[Stored items from a collection]
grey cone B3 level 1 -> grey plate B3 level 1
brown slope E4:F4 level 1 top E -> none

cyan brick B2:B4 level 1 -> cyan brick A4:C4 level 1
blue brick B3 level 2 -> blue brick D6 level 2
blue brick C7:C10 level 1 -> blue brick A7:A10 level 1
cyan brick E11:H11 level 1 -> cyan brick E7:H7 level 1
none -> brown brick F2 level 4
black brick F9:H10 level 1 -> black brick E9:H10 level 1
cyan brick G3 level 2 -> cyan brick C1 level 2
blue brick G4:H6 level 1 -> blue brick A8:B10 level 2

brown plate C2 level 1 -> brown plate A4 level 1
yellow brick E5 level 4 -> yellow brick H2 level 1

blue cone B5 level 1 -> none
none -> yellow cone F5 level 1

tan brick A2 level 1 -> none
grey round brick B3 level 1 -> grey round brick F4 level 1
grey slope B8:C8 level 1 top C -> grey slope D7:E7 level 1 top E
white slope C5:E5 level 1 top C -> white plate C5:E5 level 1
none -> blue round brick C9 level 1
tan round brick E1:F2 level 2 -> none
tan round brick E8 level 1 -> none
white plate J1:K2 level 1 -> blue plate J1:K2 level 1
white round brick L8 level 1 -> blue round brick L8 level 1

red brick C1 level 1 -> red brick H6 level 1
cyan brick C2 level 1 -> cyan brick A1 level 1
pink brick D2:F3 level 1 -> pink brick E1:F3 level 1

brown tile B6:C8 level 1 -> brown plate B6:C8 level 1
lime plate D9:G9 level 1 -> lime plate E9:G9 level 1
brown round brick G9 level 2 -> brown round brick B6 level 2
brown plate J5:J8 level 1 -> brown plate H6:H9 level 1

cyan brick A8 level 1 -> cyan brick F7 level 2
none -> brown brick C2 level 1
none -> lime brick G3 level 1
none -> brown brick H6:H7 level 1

Task description:
When a line in the data contains the string "cone", copy that line.

Result of the exercise:
grey cone B3 level 1 -> grey plate B3 level 1
blue cone B5 level 1 -> none
none -> yellow cone F5 level 1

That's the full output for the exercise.